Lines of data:
........

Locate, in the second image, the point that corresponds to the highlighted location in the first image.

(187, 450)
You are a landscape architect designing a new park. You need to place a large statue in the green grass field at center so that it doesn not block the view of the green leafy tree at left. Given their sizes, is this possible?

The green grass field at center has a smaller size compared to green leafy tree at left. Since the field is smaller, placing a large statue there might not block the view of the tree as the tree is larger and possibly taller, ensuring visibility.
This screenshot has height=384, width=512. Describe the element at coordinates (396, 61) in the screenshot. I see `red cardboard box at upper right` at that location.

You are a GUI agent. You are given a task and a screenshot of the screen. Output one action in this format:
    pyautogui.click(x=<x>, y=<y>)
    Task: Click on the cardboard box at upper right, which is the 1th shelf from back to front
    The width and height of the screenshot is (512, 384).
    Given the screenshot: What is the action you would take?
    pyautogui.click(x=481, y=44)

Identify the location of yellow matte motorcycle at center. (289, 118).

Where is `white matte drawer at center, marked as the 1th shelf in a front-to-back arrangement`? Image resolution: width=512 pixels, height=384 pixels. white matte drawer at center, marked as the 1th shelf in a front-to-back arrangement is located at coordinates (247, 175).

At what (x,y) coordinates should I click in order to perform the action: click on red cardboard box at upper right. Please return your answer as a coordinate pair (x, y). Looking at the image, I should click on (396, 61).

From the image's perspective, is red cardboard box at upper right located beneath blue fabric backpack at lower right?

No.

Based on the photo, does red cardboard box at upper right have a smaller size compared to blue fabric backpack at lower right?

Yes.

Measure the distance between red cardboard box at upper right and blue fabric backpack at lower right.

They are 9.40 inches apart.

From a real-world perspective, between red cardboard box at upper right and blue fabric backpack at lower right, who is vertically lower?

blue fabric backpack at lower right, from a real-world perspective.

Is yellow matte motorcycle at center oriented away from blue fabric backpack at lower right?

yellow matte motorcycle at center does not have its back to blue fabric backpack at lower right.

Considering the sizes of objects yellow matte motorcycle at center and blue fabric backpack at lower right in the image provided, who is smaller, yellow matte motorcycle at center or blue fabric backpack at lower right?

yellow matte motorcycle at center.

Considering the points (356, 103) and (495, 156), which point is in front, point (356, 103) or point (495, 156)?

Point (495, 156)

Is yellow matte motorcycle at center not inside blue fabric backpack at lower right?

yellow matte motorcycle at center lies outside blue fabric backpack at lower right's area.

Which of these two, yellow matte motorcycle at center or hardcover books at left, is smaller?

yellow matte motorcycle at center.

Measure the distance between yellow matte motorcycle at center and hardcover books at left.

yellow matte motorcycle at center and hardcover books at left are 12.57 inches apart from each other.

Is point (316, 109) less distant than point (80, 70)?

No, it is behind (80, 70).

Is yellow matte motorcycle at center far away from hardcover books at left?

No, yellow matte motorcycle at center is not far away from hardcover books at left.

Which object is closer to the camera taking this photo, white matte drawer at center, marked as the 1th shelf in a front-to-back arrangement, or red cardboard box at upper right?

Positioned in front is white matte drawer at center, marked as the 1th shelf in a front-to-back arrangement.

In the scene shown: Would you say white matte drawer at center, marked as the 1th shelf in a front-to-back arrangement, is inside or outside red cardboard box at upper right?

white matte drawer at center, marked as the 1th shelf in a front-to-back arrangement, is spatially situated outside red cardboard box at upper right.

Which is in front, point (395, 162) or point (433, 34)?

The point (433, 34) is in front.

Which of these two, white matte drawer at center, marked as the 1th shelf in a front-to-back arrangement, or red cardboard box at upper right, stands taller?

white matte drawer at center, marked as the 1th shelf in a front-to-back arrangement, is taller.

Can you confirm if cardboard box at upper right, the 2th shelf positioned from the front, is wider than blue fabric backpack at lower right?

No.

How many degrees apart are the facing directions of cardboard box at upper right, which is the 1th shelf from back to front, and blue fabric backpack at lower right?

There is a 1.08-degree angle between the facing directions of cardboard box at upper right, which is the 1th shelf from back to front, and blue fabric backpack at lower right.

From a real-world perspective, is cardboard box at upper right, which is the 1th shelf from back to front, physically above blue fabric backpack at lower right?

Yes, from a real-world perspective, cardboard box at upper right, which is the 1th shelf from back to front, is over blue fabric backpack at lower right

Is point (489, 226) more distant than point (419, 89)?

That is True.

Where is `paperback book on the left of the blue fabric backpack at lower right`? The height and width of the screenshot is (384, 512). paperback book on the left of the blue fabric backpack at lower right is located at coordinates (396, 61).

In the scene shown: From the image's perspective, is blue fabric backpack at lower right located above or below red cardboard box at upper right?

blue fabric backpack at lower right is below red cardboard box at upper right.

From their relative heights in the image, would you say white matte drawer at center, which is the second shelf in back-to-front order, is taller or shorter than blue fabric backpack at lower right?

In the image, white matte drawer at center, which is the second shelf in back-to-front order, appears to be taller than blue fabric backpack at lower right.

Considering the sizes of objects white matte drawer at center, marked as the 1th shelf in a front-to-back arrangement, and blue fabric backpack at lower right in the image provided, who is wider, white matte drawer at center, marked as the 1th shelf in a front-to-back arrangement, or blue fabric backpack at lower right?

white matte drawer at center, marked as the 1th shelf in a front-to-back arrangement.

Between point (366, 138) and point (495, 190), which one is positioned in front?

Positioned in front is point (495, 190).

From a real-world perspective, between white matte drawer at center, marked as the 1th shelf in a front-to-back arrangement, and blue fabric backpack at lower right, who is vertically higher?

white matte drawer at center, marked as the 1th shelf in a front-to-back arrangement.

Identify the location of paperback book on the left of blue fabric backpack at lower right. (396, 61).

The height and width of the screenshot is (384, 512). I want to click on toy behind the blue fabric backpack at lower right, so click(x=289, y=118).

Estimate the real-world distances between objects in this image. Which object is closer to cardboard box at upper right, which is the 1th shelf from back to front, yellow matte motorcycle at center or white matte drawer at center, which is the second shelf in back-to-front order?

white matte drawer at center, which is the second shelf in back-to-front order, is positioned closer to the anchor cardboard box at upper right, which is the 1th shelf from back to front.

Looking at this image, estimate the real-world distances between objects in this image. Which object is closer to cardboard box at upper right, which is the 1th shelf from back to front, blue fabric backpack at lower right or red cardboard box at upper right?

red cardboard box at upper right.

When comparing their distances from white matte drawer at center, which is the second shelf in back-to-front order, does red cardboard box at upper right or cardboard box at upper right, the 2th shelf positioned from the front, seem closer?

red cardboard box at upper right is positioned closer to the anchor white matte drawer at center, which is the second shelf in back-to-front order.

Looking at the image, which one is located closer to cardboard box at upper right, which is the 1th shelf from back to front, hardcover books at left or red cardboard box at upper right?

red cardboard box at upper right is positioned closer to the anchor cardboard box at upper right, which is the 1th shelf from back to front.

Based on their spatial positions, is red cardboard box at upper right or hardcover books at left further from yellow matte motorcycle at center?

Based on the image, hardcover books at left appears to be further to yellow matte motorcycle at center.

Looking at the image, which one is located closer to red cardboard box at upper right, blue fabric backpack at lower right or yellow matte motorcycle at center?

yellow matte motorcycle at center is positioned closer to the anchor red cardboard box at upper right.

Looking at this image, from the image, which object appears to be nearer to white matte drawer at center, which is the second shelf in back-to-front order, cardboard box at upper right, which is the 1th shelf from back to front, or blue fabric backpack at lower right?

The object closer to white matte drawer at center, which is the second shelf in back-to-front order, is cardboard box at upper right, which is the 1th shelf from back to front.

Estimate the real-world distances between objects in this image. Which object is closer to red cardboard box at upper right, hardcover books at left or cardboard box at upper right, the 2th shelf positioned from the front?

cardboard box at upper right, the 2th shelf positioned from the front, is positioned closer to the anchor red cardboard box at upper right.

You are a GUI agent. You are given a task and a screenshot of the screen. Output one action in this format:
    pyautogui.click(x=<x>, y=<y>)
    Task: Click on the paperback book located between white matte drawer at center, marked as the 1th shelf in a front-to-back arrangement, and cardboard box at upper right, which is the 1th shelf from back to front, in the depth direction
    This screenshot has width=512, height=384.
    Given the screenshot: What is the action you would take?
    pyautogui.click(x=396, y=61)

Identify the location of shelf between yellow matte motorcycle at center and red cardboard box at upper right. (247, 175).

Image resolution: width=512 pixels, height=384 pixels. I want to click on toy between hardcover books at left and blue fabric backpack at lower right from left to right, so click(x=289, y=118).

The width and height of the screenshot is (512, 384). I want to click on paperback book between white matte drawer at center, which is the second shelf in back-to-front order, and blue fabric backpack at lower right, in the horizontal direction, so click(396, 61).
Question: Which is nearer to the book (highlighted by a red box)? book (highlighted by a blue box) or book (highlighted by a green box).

........

Request
Format the records above from the line containing "arrangement, is taller." through the line containing "From their relative", inclusive, as a Markdown table with the columns Row and Line. Number each line in Row and leave out blank lines.

Output for this task
| Row | Line |
|---|---|
| 1 | white matte drawer at center, marked as the 1th shelf in a front-to-back arrangement, is taller. |
| 2 | Can you confirm if cardboard box at upper right, the 2th shelf positioned from the front, is wider than blue fabric backpack at lower right? |
| 3 | No. |
| 4 | How many degrees apart are the facing directions of cardboard box at upper right, which is the 1th shelf from back to front, and blue fabric backpack at lower right? |
| 5 | There is a 1.08-degree angle between the facing directions of cardboard box at upper right, which is the 1th shelf from back to front, and blue fabric backpack at lower right. |
| 6 | From a real-world perspective, is cardboard box at upper right, which is the 1th shelf from back to front, physically above blue fabric backpack at lower right? |
| 7 | Yes, from a real-world perspective, cardboard box at upper right, which is the 1th shelf from back to front, is over blue fabric backpack at lower right |
| 8 | Is point (489, 226) more distant than point (419, 89)? |
| 9 | That is True. |
| 10 | Where is `paperback book on the left of the blue fabric backpack at lower right`? The height and width of the screenshot is (384, 512). paperback book on the left of the blue fabric backpack at lower right is located at coordinates (396, 61). |
| 11 | In the scene shown: From the image's perspective, is blue fabric backpack at lower right located above or below red cardboard box at upper right? |
| 12 | blue fabric backpack at lower right is below red cardboard box at upper right. |
| 13 | From their relative heights in the image, would you say white matte drawer at center, which is the second shelf in back-to-front order, is taller or shorter than blue fabric backpack at lower right? |